== What this task involves ==
Every record below must be written out exactly. Leave out the pictures.

== Data ==
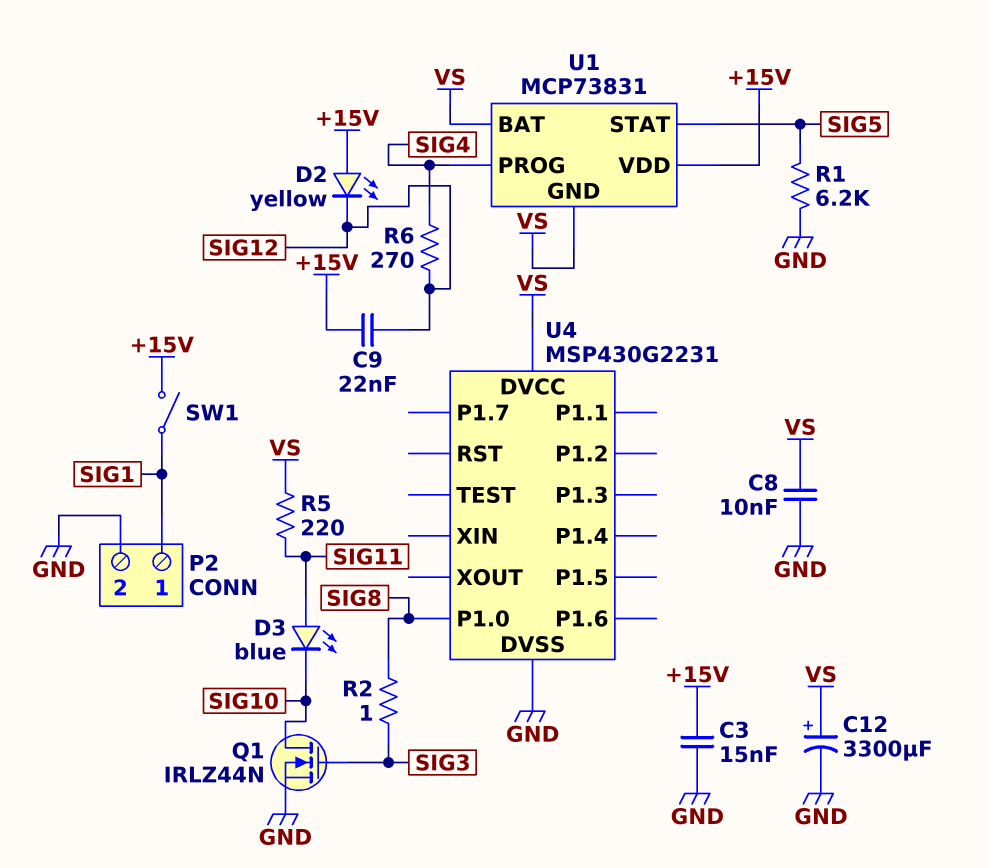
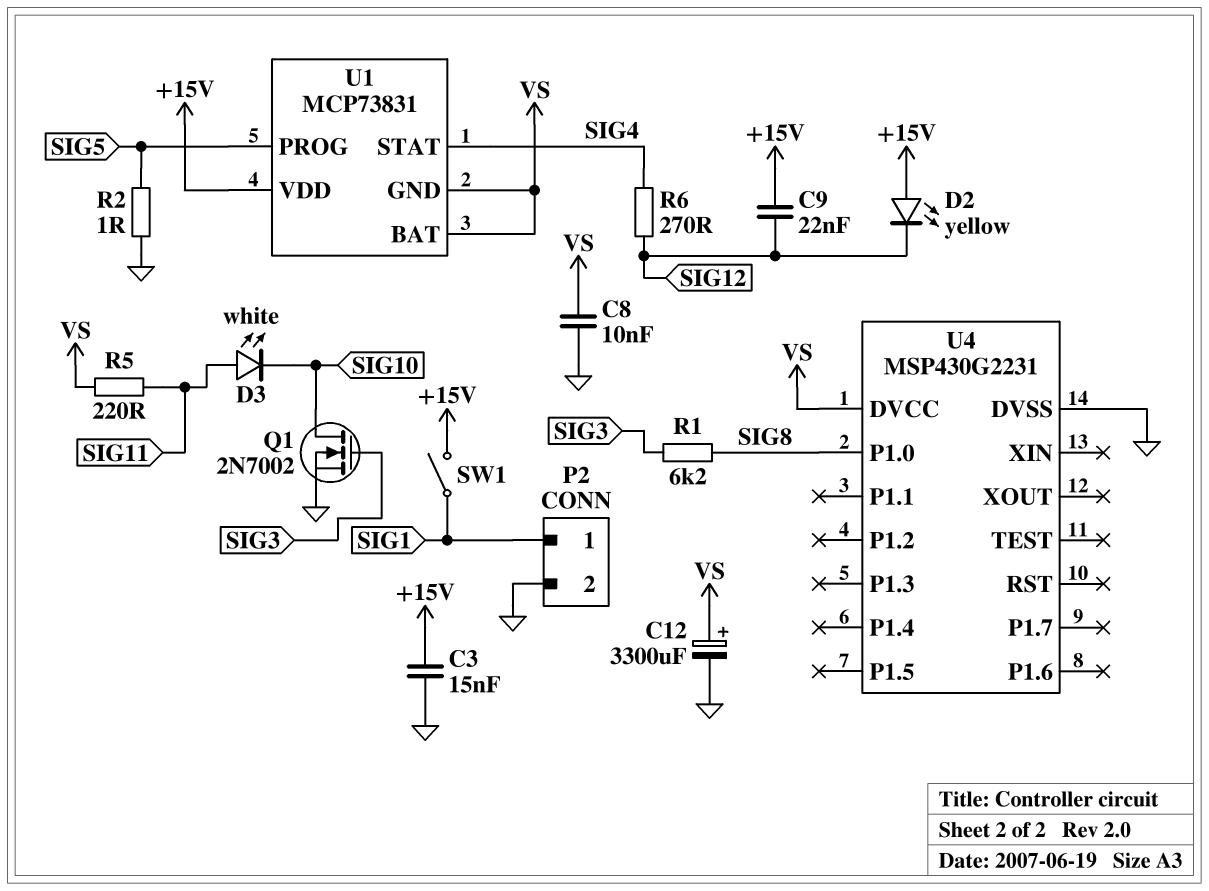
D3: LED blue (A SIG11, K SIG10) -> LED white (A SIG11, K SIG10)
Q1: NMOS IRLZ44N (G SIG3, D SIG10, S GND) -> NMOS 2N7002 (G SIG3, D SIG10, S GND)
R1: 6.2k (GND, SIG5) -> 6.2k (SIG3, SIG8)
R2: 1 (SIG3, SIG8) -> 1 (GND, SIG5)
U1 pin PROG: SIG4 -> SIG5
U1 pin STAT: SIG5 -> SIG4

== Written answer ==
D3: LED blue (A SIG11, K SIG10) -> LED white (A SIG11, K SIG10)
Q1: NMOS IRLZ44N (G SIG3, D SIG10, S GND) -> NMOS 2N7002 (G SIG3, D SIG10, S GND)
R1: 6.2k (GND, SIG5) -> 6.2k (SIG3, SIG8)
R2: 1 (SIG3, SIG8) -> 1 (GND, SIG5)
U1 pin PROG: SIG4 -> SIG5
U1 pin STAT: SIG5 -> SIG4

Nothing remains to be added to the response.